### DATA TO EXAMINE
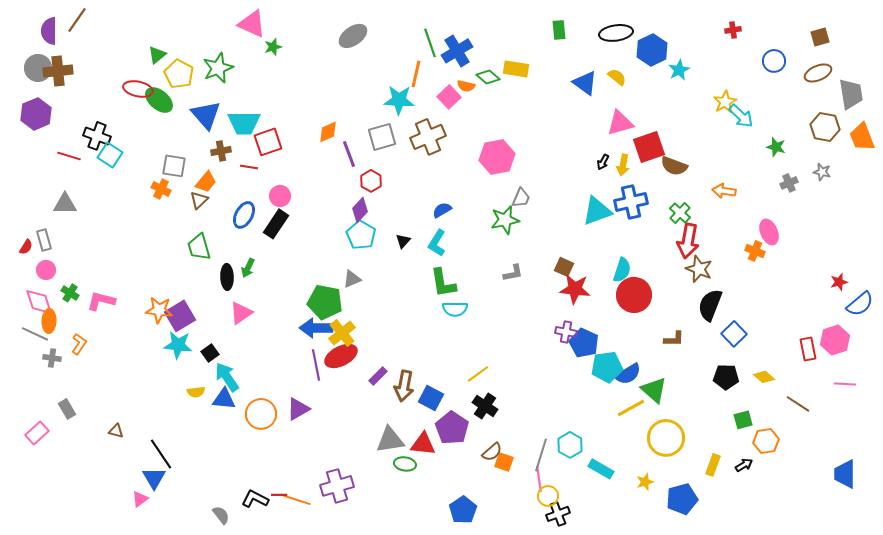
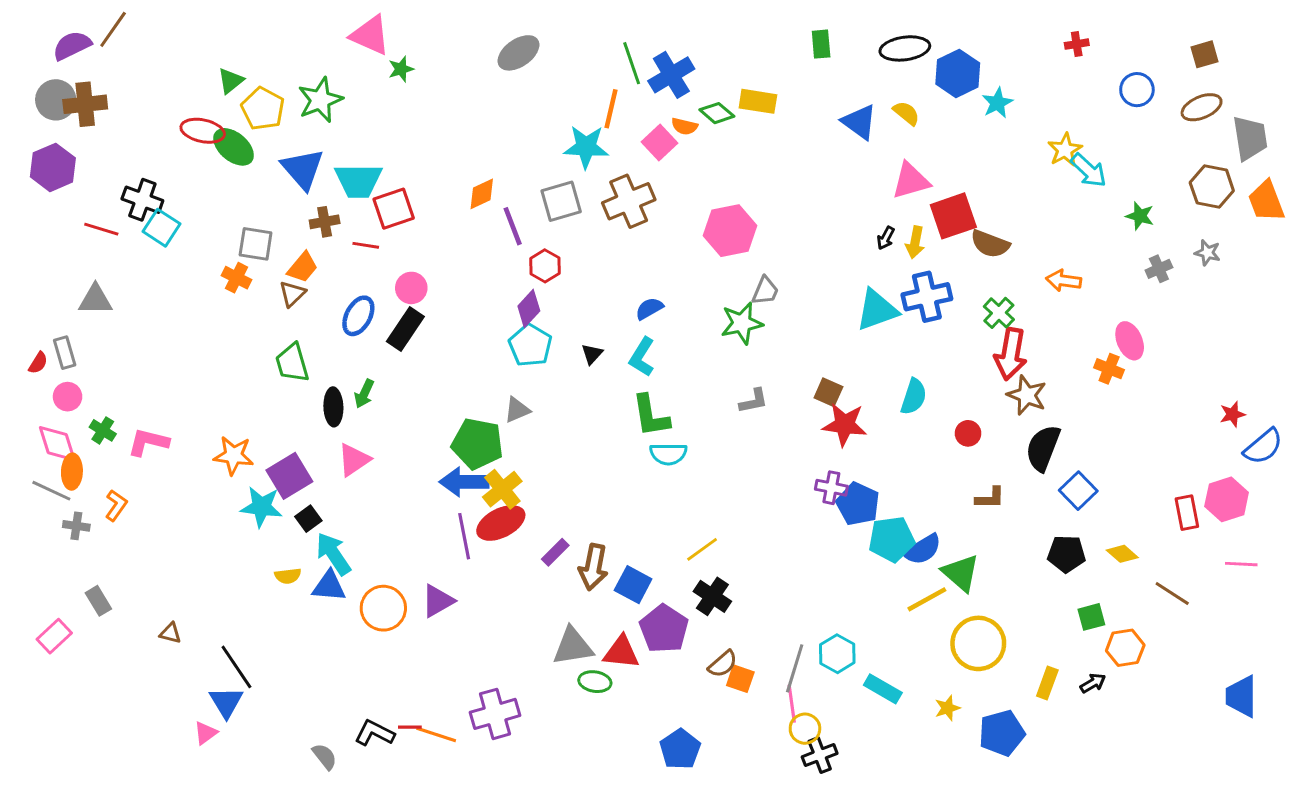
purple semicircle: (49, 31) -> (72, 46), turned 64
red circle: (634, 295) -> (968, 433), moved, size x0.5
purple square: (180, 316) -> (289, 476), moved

---

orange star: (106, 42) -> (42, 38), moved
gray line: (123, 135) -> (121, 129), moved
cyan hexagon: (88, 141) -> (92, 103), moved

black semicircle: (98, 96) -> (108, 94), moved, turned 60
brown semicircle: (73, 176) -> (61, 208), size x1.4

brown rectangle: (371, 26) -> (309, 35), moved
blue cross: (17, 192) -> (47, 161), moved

==

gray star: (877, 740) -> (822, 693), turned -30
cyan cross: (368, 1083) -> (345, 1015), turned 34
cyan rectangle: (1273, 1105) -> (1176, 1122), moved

### ACTIVITY
Out of the material above, select every line that holds the string "turned".

### ANSWER SPACE
purple semicircle: (49, 31) -> (72, 46), turned 64
black semicircle: (98, 96) -> (108, 94), moved, turned 60
gray star: (877, 740) -> (822, 693), turned -30
cyan cross: (368, 1083) -> (345, 1015), turned 34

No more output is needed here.